◆ **EXERCISE BRIEF**
Every line in the records below that holds "resized" must be identified and copied.

Stored data
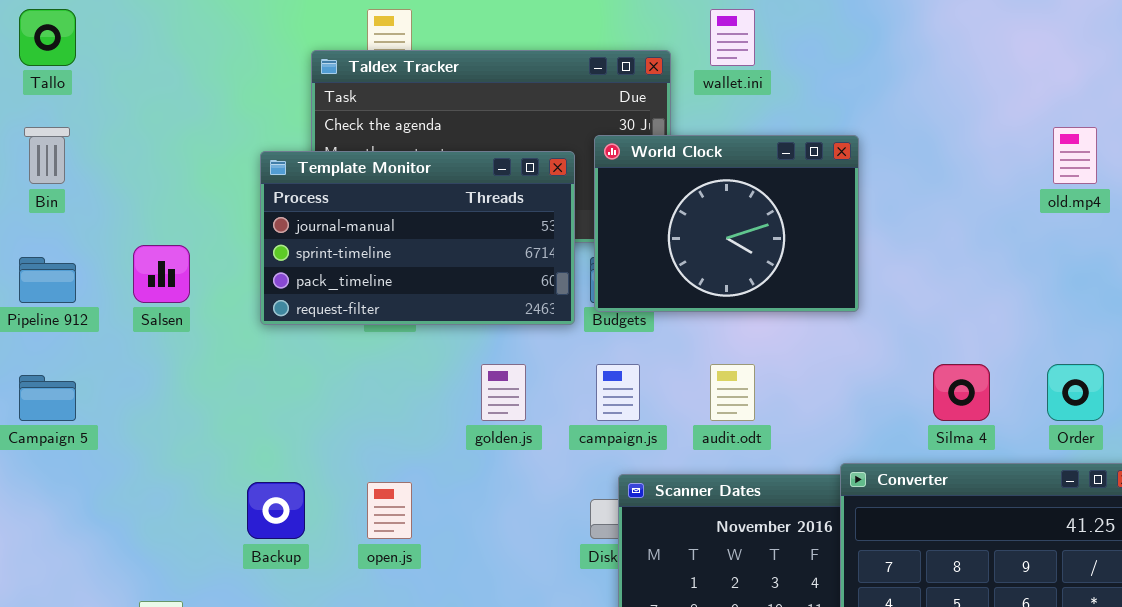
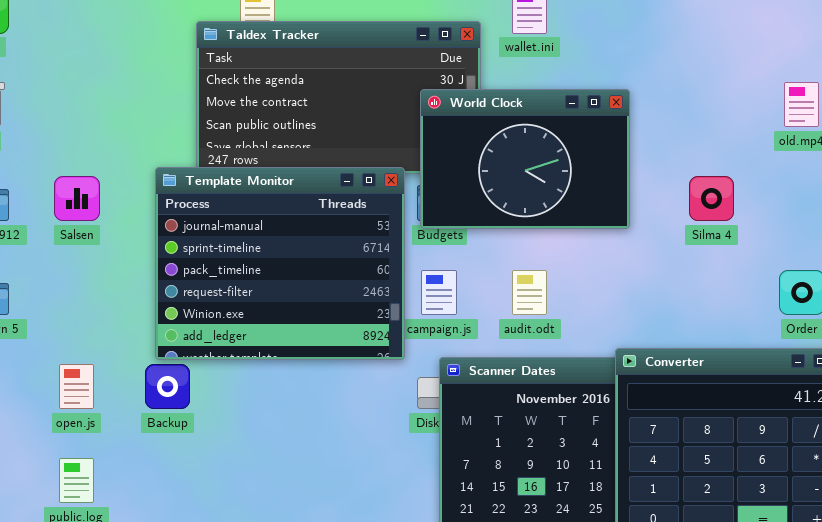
Template Monitor: [260,151,575,325] -> [155,167,405,360], moved, resized
Silma 4: [933,364,990,421] -> [689,176,734,221], moved
open.js: [367,482,412,539] -> [59,364,94,409], moved

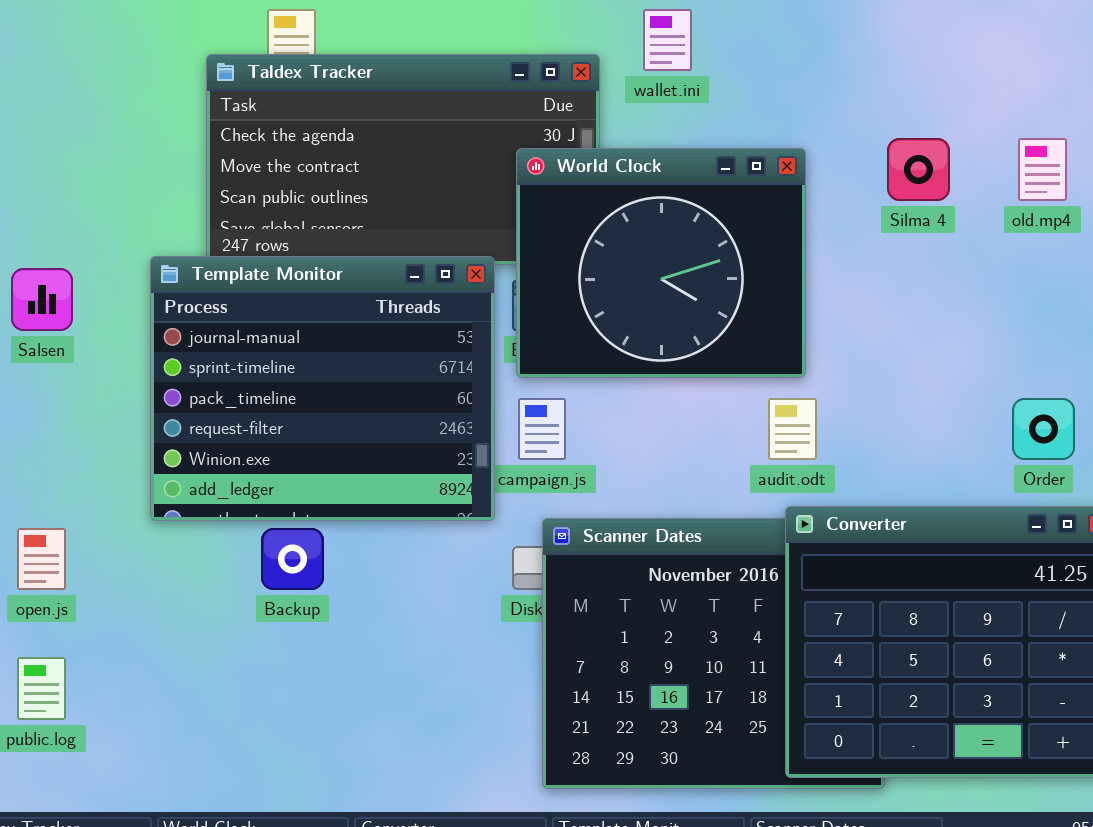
World Clock: [420,89,630,229] -> [516,148,806,378], resized
Silma 4: [689,176,734,221] -> [887,138,950,201], moved
audit.odt: [512,270,547,315] -> [768,398,817,460], moved
Backup: [145,364,190,409] -> [261,528,324,590], moved

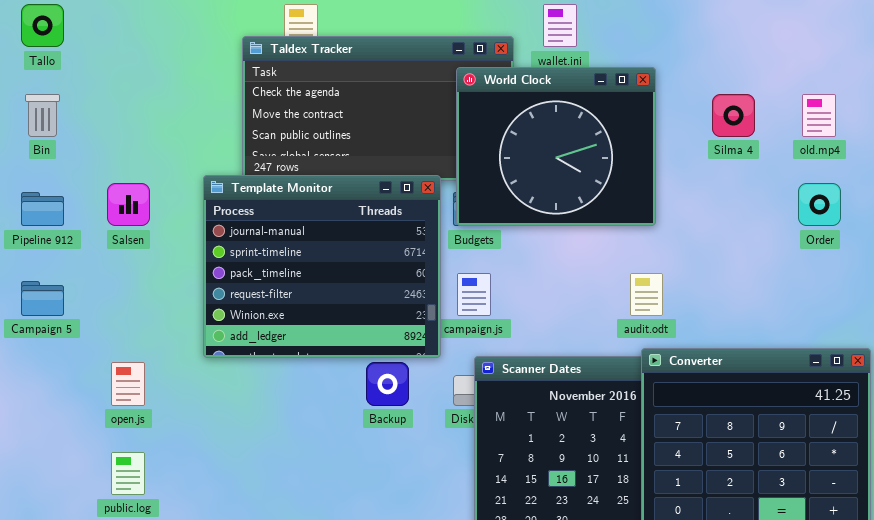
World Clock: [516,148,806,378] -> [456,67,656,226], moved
Order: [1012,398,1075,460] -> [798,183,841,226], moved
Backup: [261,528,324,590] -> [366,362,409,406], moved

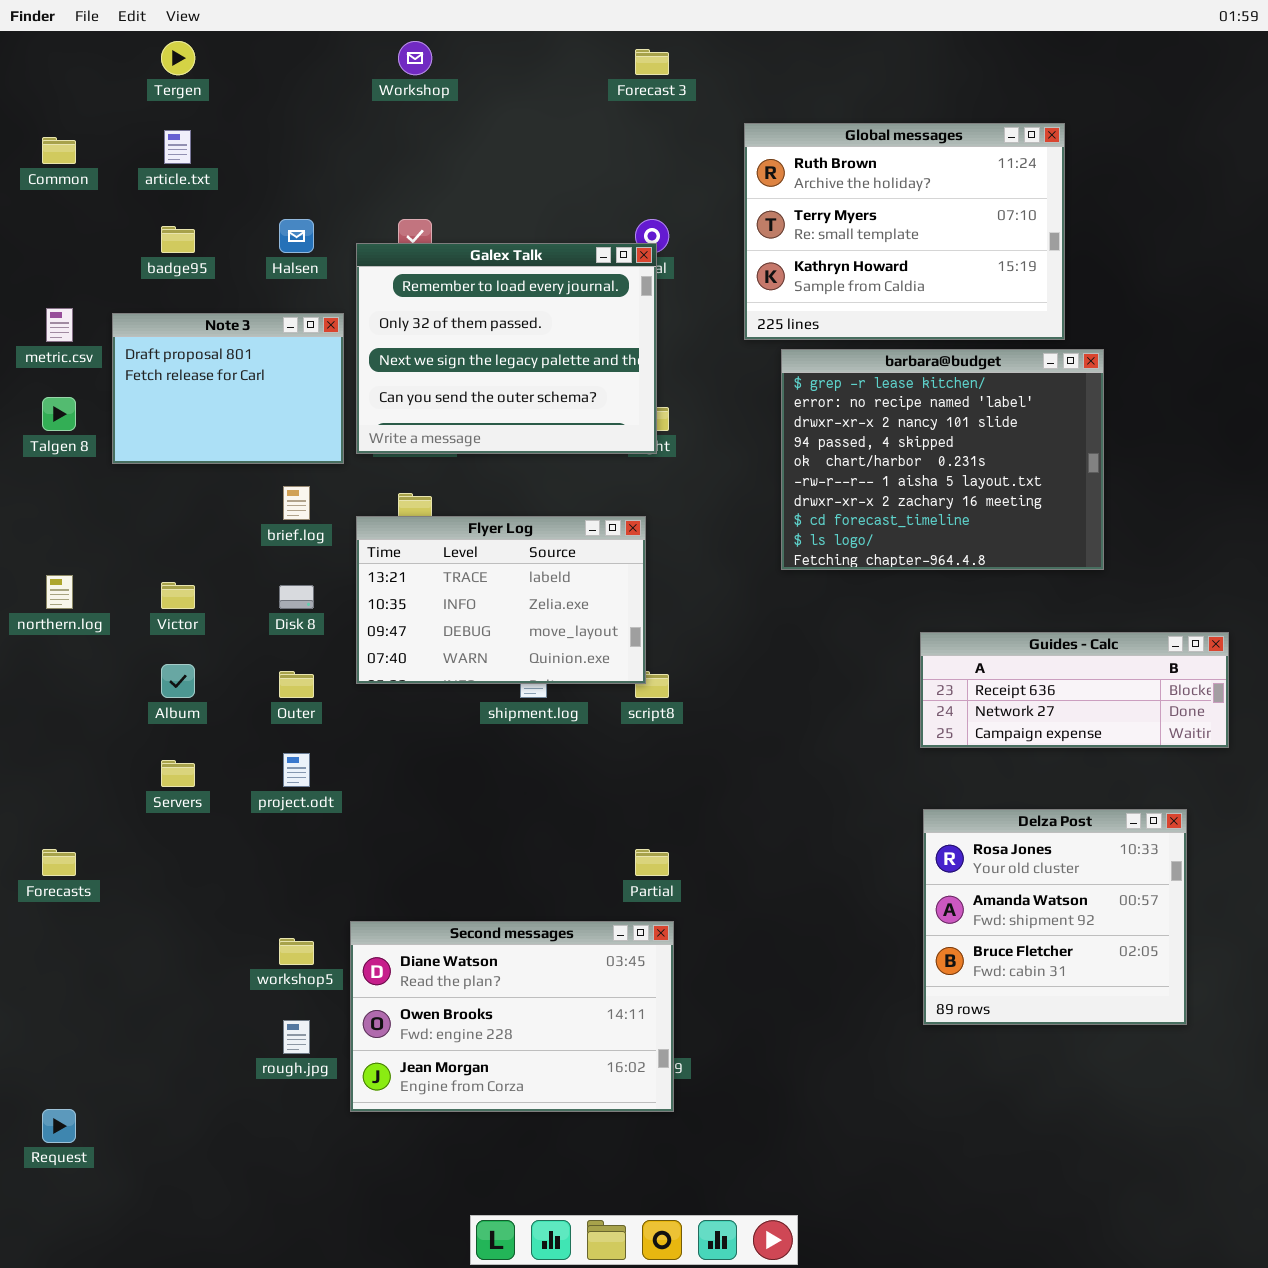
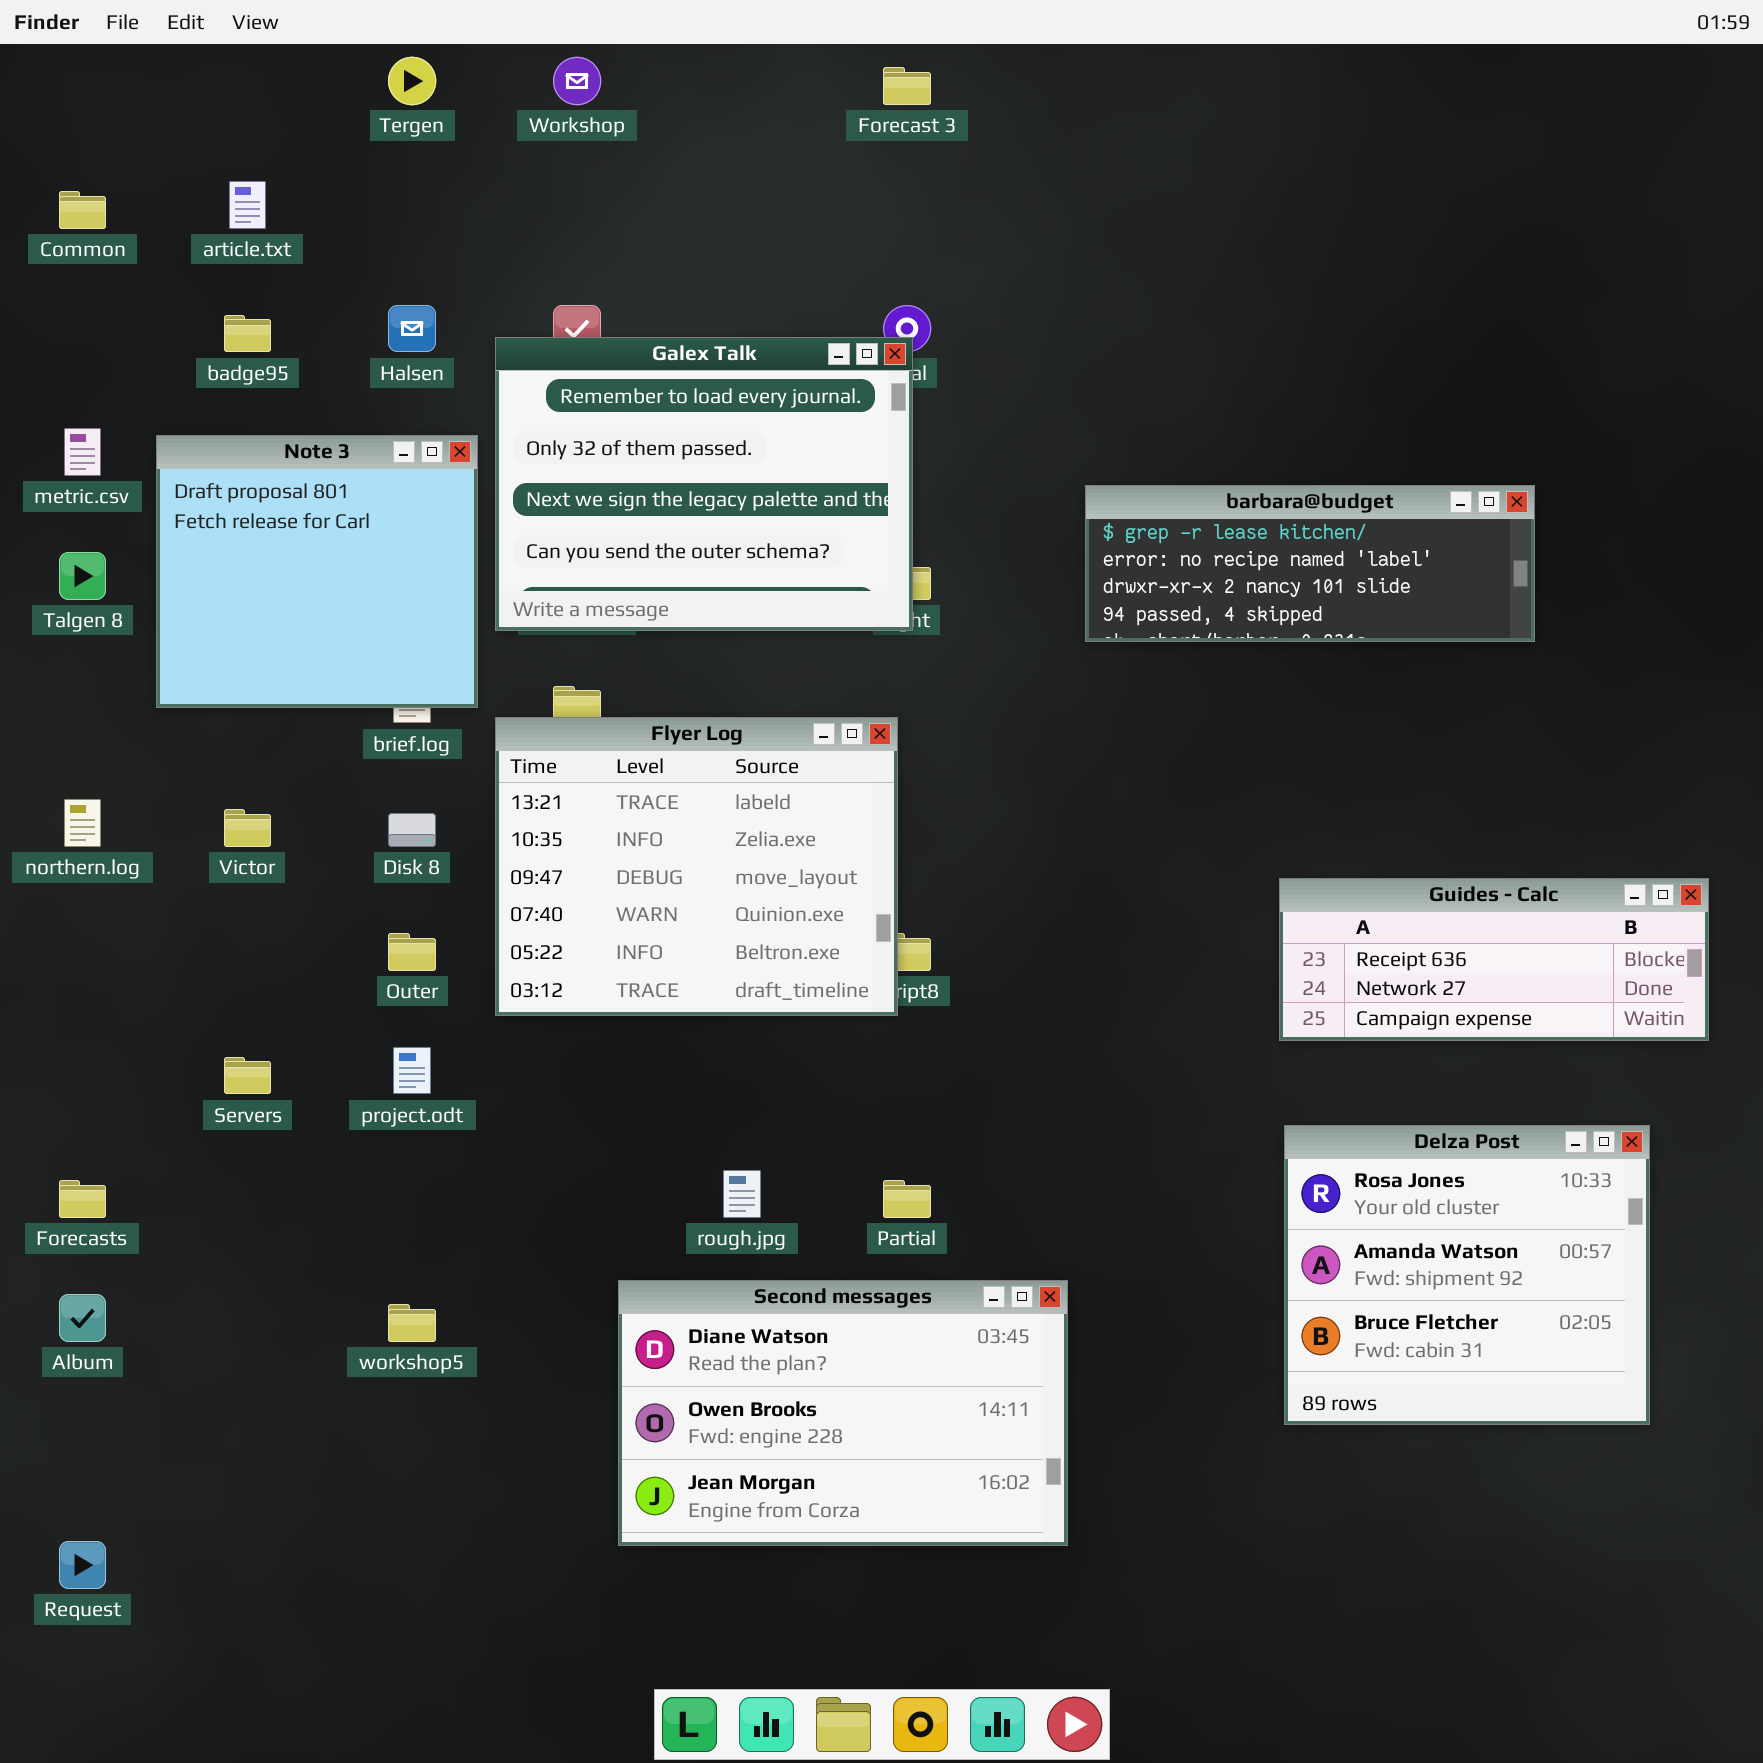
Tergen: [161,41,195,75] -> [388,57,436,105], moved
Global messages: [744,123,1065,340] -> none, closed
Note 3: [112,313,344,464] -> [156,435,478,708], resized
barbara@budget: [781,349,1104,570] -> [1085,485,1535,642], resized
Flyer Log: [356,516,646,684] -> [495,717,898,1016], resized
Album: [161,664,195,698] -> [59,1294,106,1342], moved
Second messages: [350,921,674,1112] -> [618,1280,1068,1546], moved
rough.jpg: [283,1020,310,1054] -> [723,1170,761,1218], moved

◆ **WRITTEN ANSWER**
Template Monitor: [260,151,575,325] -> [155,167,405,360], moved, resized
World Clock: [420,89,630,229] -> [516,148,806,378], resized
Note 3: [112,313,344,464] -> [156,435,478,708], resized
barbara@budget: [781,349,1104,570] -> [1085,485,1535,642], resized
Flyer Log: [356,516,646,684] -> [495,717,898,1016], resized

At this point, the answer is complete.